- TASK OBJECTIVE
Starting at the first line of the data, please print exactly those lines through the one that holds "none -> brown plate K2:L7 level 1", omitting every picture.

┌──

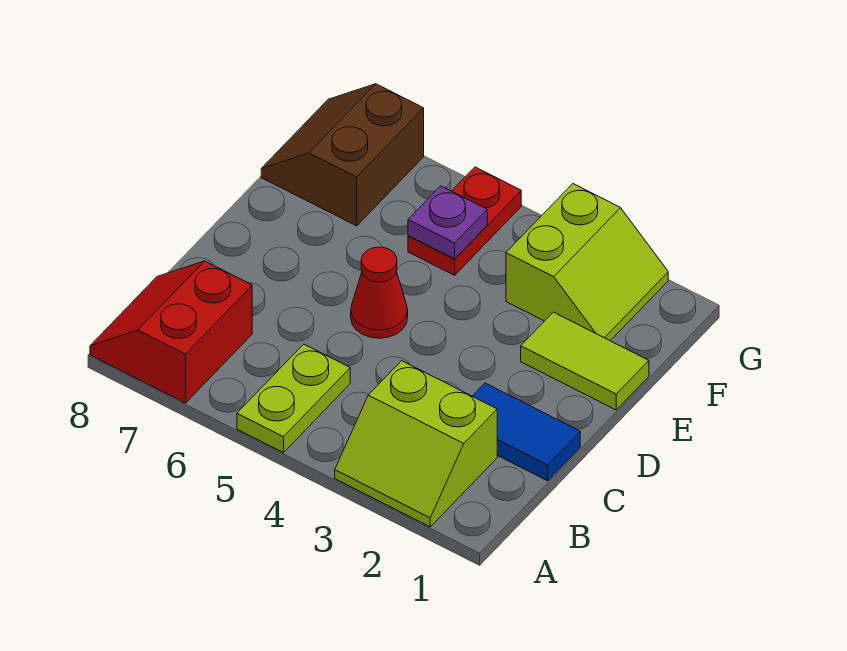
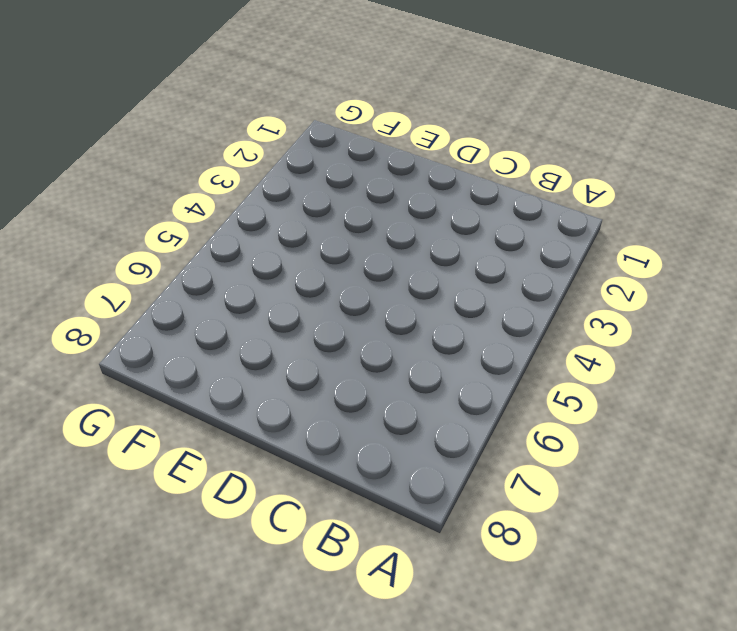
none -> lime slope A2:B3 level 1 top B
none -> lime plate A5:B5 level 1

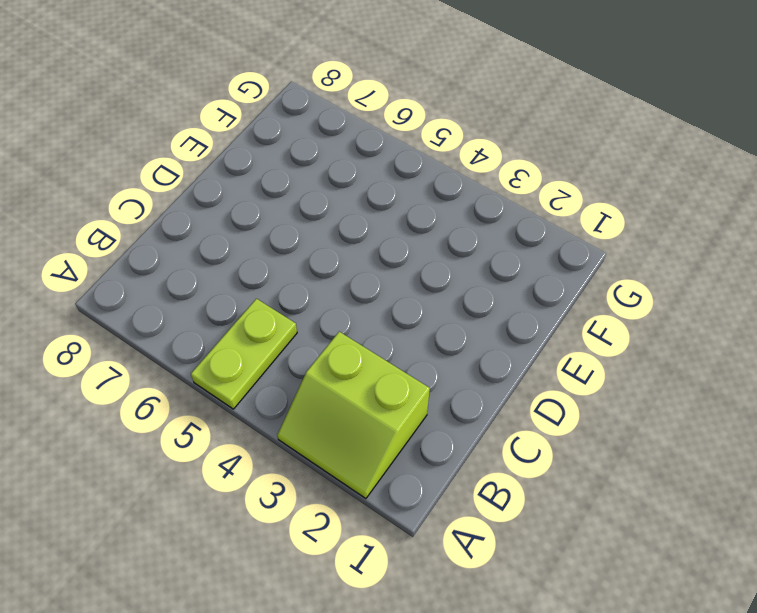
none -> red slope A7:B8 level 1 top 7
none -> blue tile C1:C2 level 1

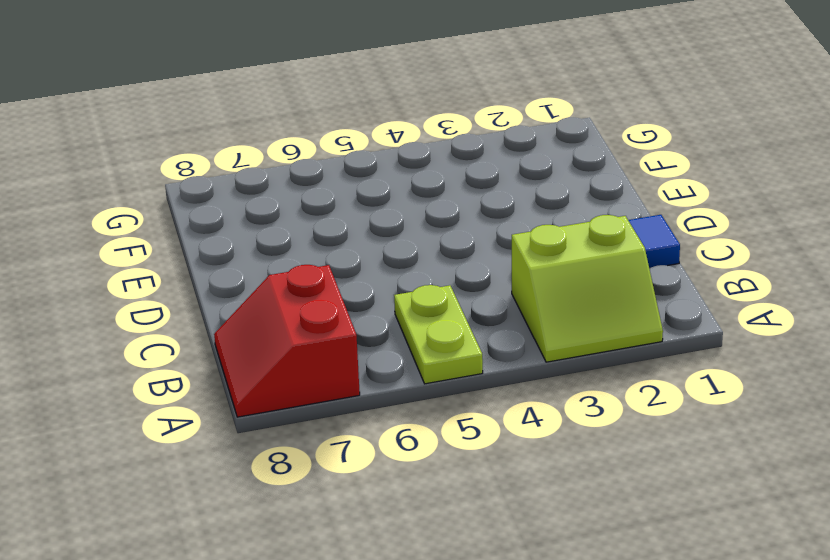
none -> red cone D5 level 1
none -> lime tile E1:E2 level 1

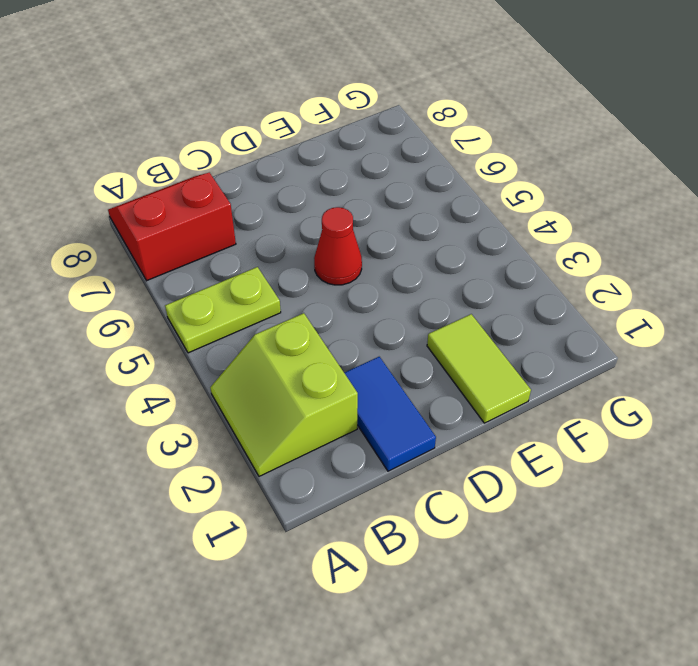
none -> lime slope F2:G3 level 1 top 3
none -> red plate F5:G5 level 1

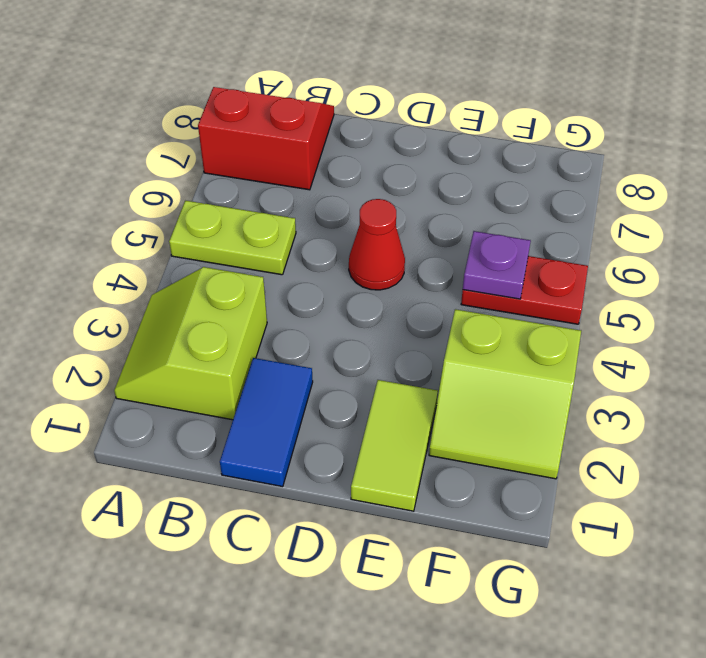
none -> brown slope F7:G8 level 1 top 7

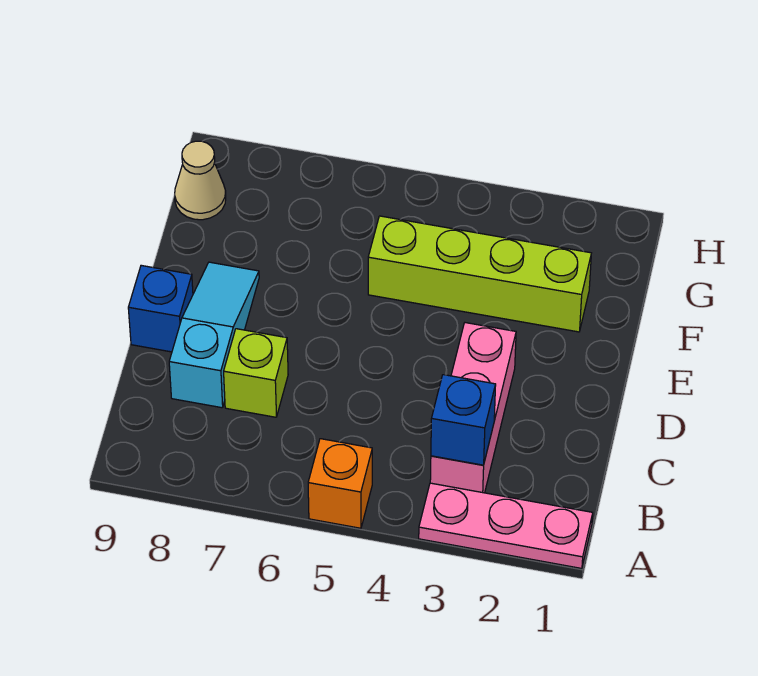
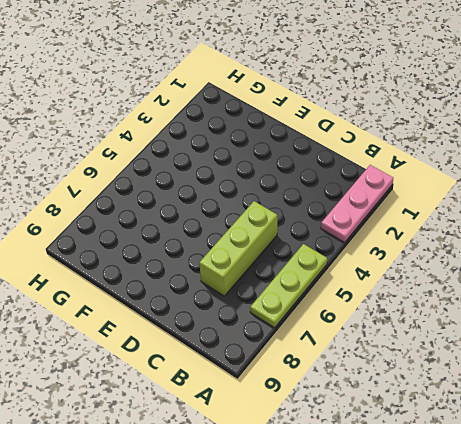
lime plate A5:A7 level 1 -> orange brick A5 level 1
lime brick C5:C7 level 1 -> lime brick C7 level 1
none -> pink brick B3:D3 level 1
none -> cyan slope C8:E8 level 1 top C

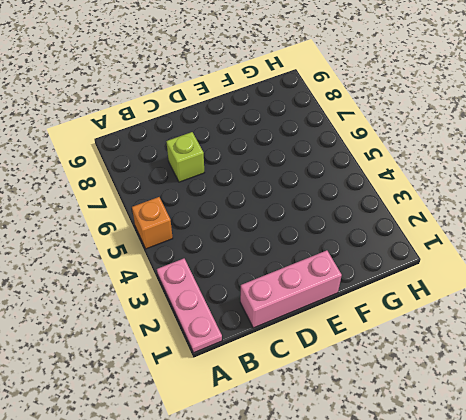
pink brick C1:E1 level 1 -> pink brick B3:D3 level 1
none -> cyan slope C8:E8 level 1 top C
none -> blue brick D9 level 1

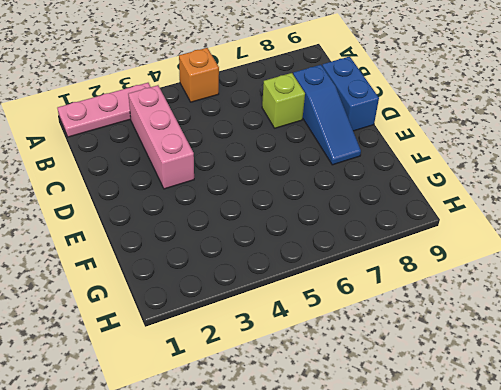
blue slope C8:E8 level 1 top C -> cyan slope C8:E8 level 1 top C
blue brick C9:D9 level 1 -> blue brick D9 level 1
none -> lime brick F2:F5 level 1
none -> tan cone G9 level 1

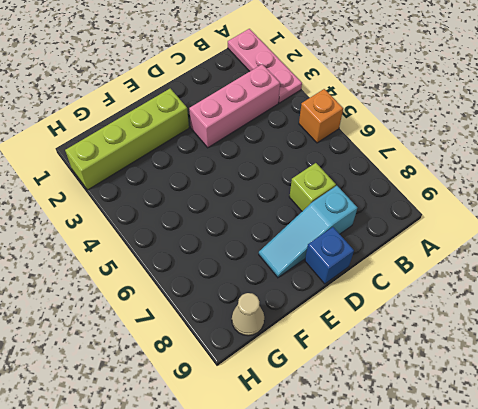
lime brick E2:H2 level 1 -> lime brick F2:F5 level 1
none -> blue brick B3 level 2

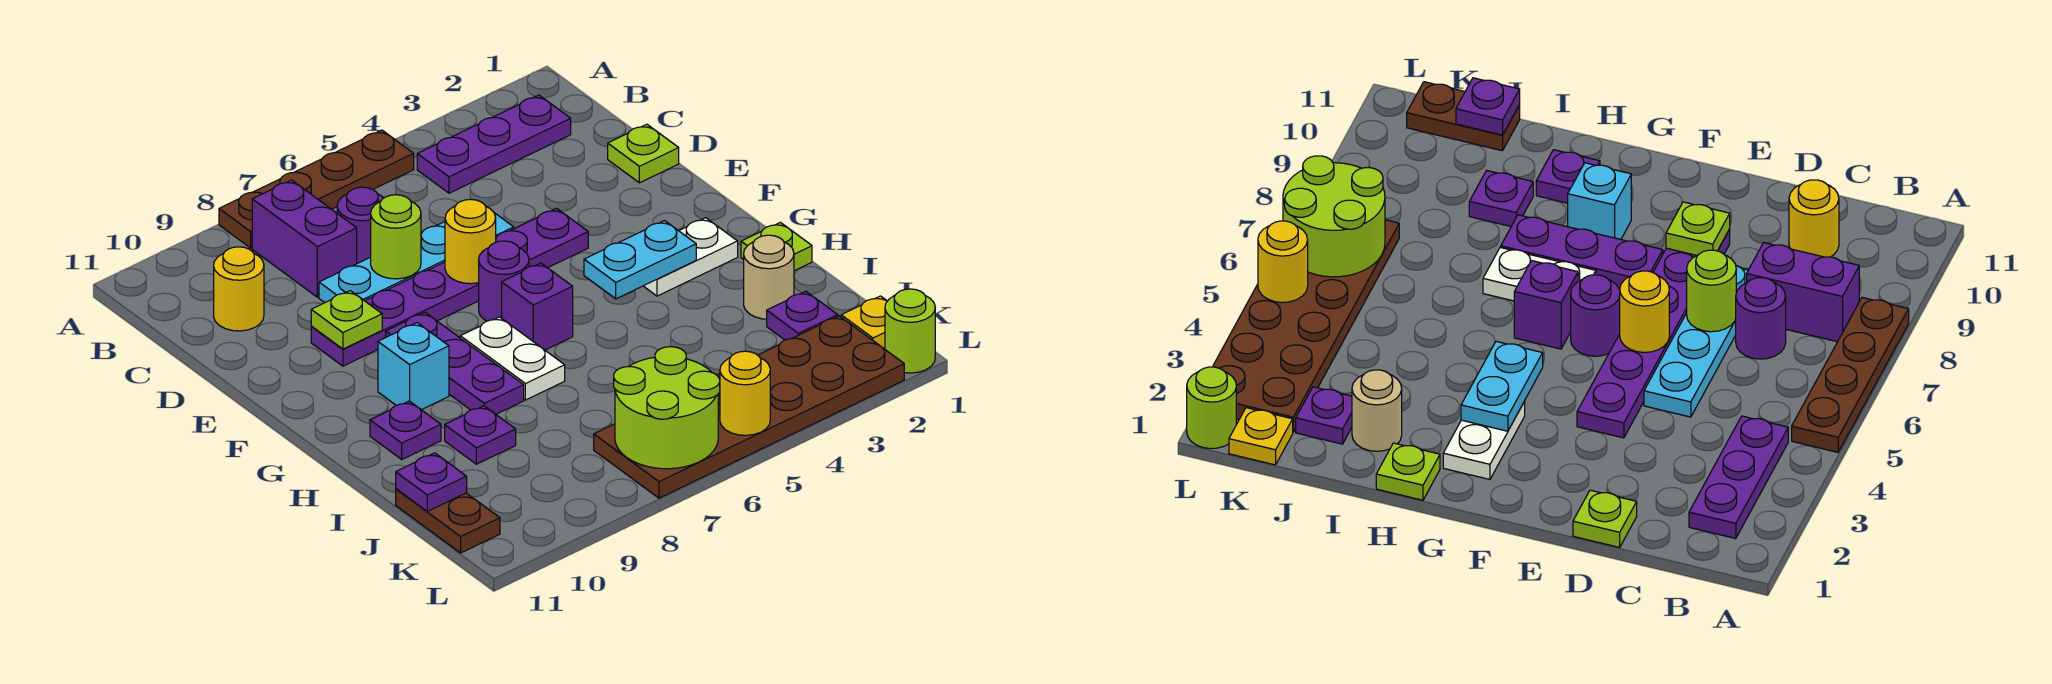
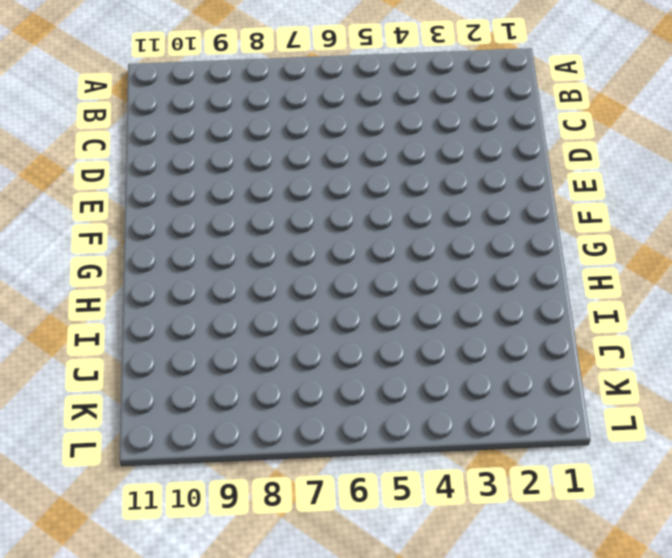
none -> brown plate A5:A8 level 1
none -> purple plate B2:B4 level 1
none -> purple brick B8:C8 level 1
none -> purple round brick C7 level 1

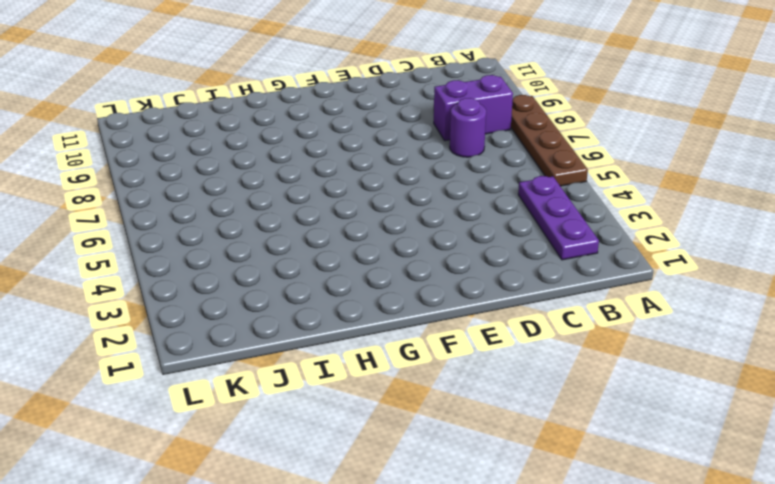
none -> yellow round brick C10 level 1
none -> lime plate D1 level 1
none -> cyan plate D5:D8 level 1
none -> purple plate E4:E9 level 1

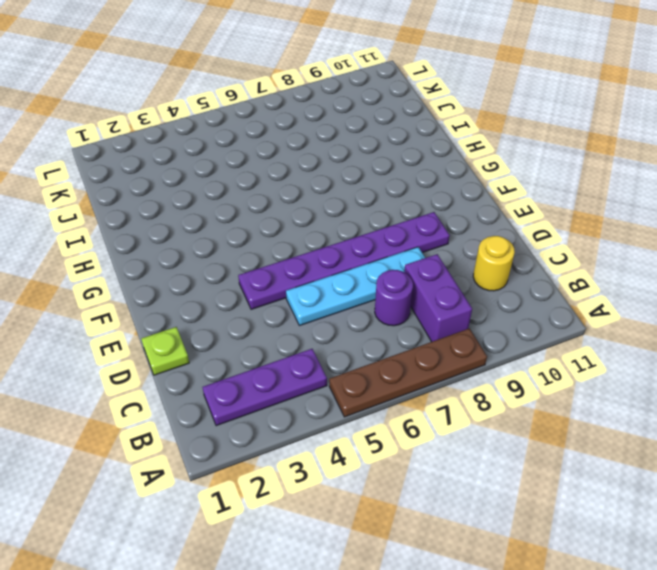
none -> purple round brick F6 level 1
none -> purple plate F8:H8 level 1
none -> white plate G2:G3 level 1
none -> purple brick G6 level 1

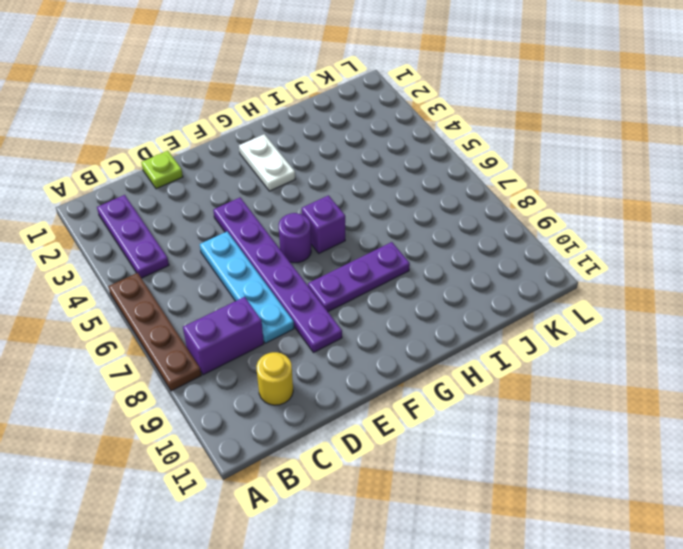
none -> purple round brick C7 level 1
none -> white plate G7:H7 level 1
none -> cyan brick G9 level 1
none -> lime plate H1 level 1

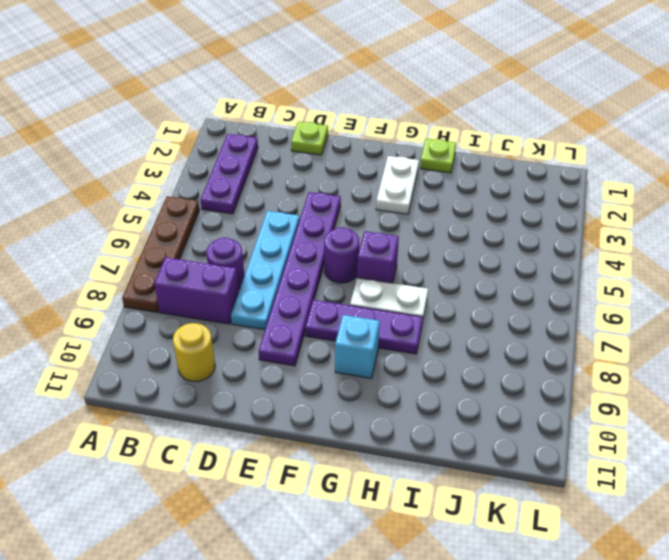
none -> purple plate H10 level 1
none -> tan round brick I2 level 1
none -> purple plate I9 level 1
none -> purple plate J2 level 1

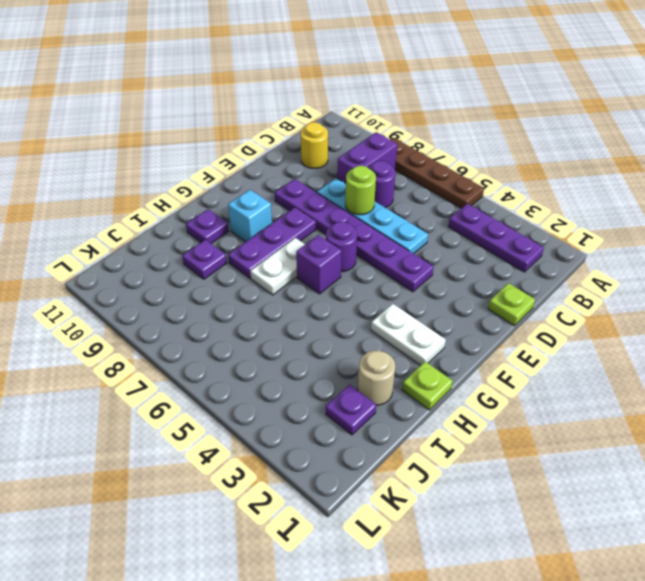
none -> brown plate J11:K11 level 1
none -> yellow plate K1 level 1
none -> brown plate K2:L7 level 1
none -> lime round brick L1 level 1

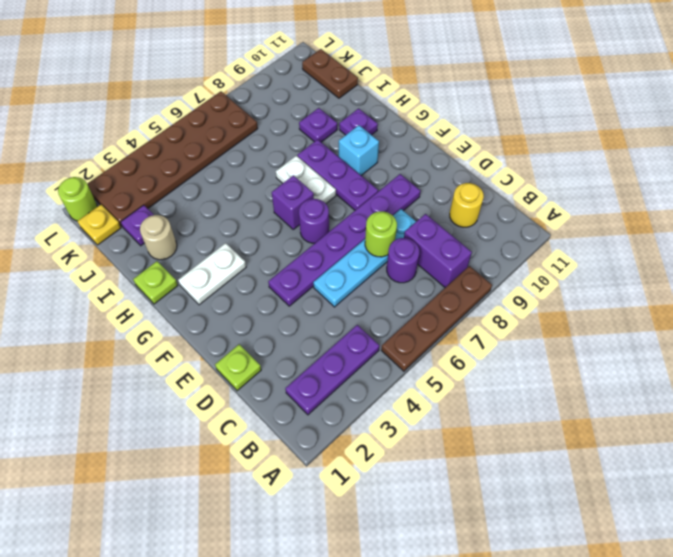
none -> yellow round brick E6 level 2
none -> lime plate E9 level 2
none -> cyan plate G3:G4 level 2
none -> purple plate J11 level 2

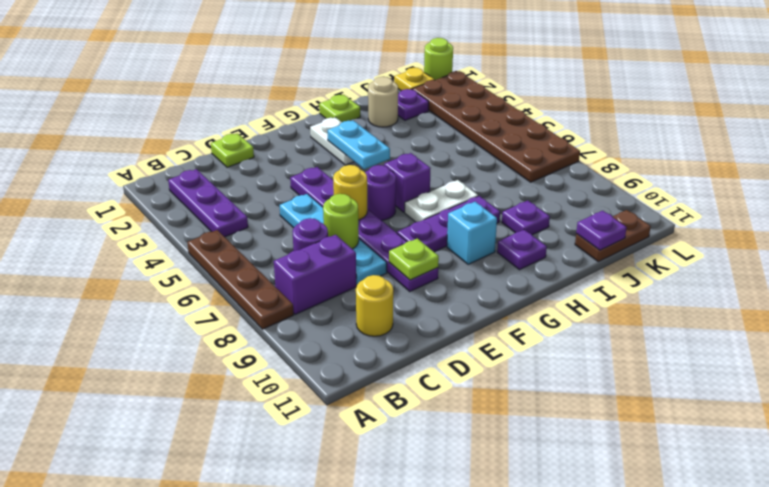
none -> lime round brick K6:L7 level 2
none -> yellow round brick L5 level 2

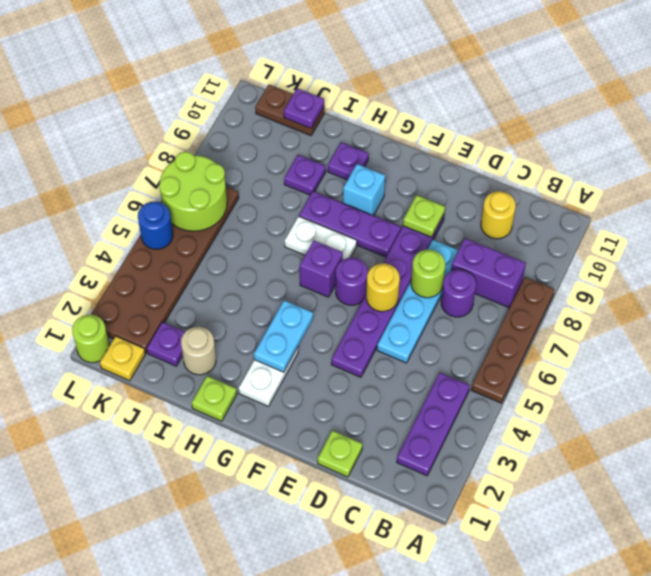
blue round brick L5 level 2 -> yellow round brick L5 level 2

└──

- FINAL ANSWER
none -> lime slope A2:B3 level 1 top B
none -> lime plate A5:B5 level 1

none -> red slope A7:B8 level 1 top 7
none -> blue tile C1:C2 level 1

none -> red cone D5 level 1
none -> lime tile E1:E2 level 1

none -> lime slope F2:G3 level 1 top 3
none -> red plate F5:G5 level 1

none -> brown slope F7:G8 level 1 top 7

lime plate A5:A7 level 1 -> orange brick A5 level 1
lime brick C5:C7 level 1 -> lime brick C7 level 1
none -> pink brick B3:D3 level 1
none -> cyan slope C8:E8 level 1 top C

pink brick C1:E1 level 1 -> pink brick B3:D3 level 1
none -> cyan slope C8:E8 level 1 top C
none -> blue brick D9 level 1

blue slope C8:E8 level 1 top C -> cyan slope C8:E8 level 1 top C
blue brick C9:D9 level 1 -> blue brick D9 level 1
none -> lime brick F2:F5 level 1
none -> tan cone G9 level 1

lime brick E2:H2 level 1 -> lime brick F2:F5 level 1
none -> blue brick B3 level 2

none -> brown plate A5:A8 level 1
none -> purple plate B2:B4 level 1
none -> purple brick B8:C8 level 1
none -> purple round brick C7 level 1

none -> yellow round brick C10 level 1
none -> lime plate D1 level 1
none -> cyan plate D5:D8 level 1
none -> purple plate E4:E9 level 1

none -> purple round brick F6 level 1
none -> purple plate F8:H8 level 1
none -> white plate G2:G3 level 1
none -> purple brick G6 level 1

none -> purple round brick C7 level 1
none -> white plate G7:H7 level 1
none -> cyan brick G9 level 1
none -> lime plate H1 level 1

none -> purple plate H10 level 1
none -> tan round brick I2 level 1
none -> purple plate I9 level 1
none -> purple plate J2 level 1

none -> brown plate J11:K11 level 1
none -> yellow plate K1 level 1
none -> brown plate K2:L7 level 1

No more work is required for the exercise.